In the listing below, find the line that contains "cyan 1x1 round" and the line that contains "grey 2x3 brick". Quote both and every line between them, exactly, and nothing more.

### Given information
*** Block opens ***

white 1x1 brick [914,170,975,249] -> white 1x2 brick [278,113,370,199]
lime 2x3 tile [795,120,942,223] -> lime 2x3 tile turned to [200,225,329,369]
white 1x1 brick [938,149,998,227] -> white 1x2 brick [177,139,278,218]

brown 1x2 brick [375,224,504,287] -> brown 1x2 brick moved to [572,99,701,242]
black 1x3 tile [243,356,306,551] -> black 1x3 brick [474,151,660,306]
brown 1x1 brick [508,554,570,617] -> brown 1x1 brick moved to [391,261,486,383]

*** Block closes ***
*** Block opens ***

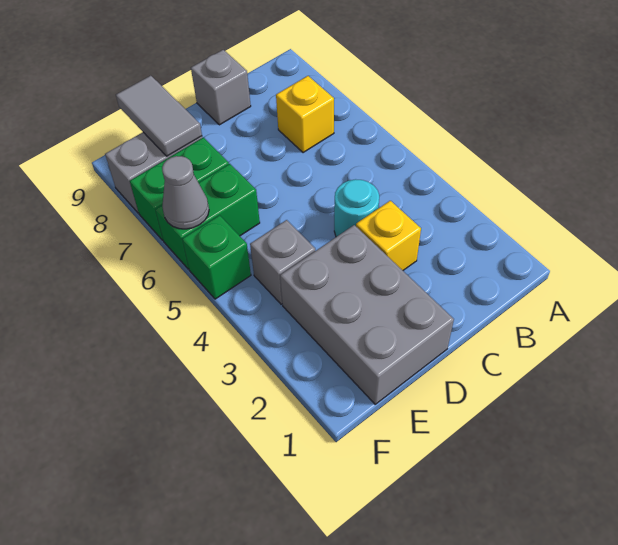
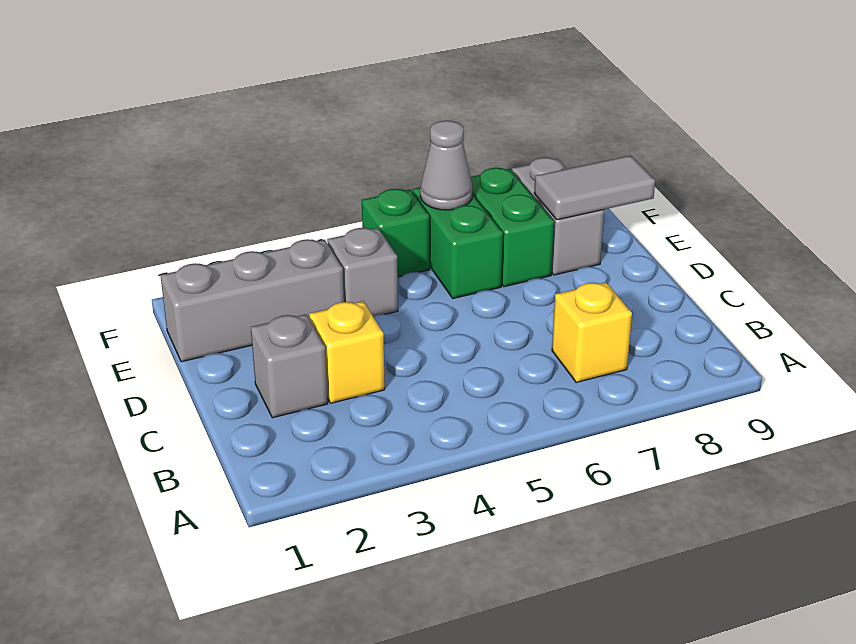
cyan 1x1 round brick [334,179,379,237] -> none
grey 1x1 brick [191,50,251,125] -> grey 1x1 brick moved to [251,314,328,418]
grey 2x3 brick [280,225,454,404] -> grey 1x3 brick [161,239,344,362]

*** Block closes ***

### Reply
cyan 1x1 round brick [334,179,379,237] -> none
grey 1x1 brick [191,50,251,125] -> grey 1x1 brick moved to [251,314,328,418]
grey 2x3 brick [280,225,454,404] -> grey 1x3 brick [161,239,344,362]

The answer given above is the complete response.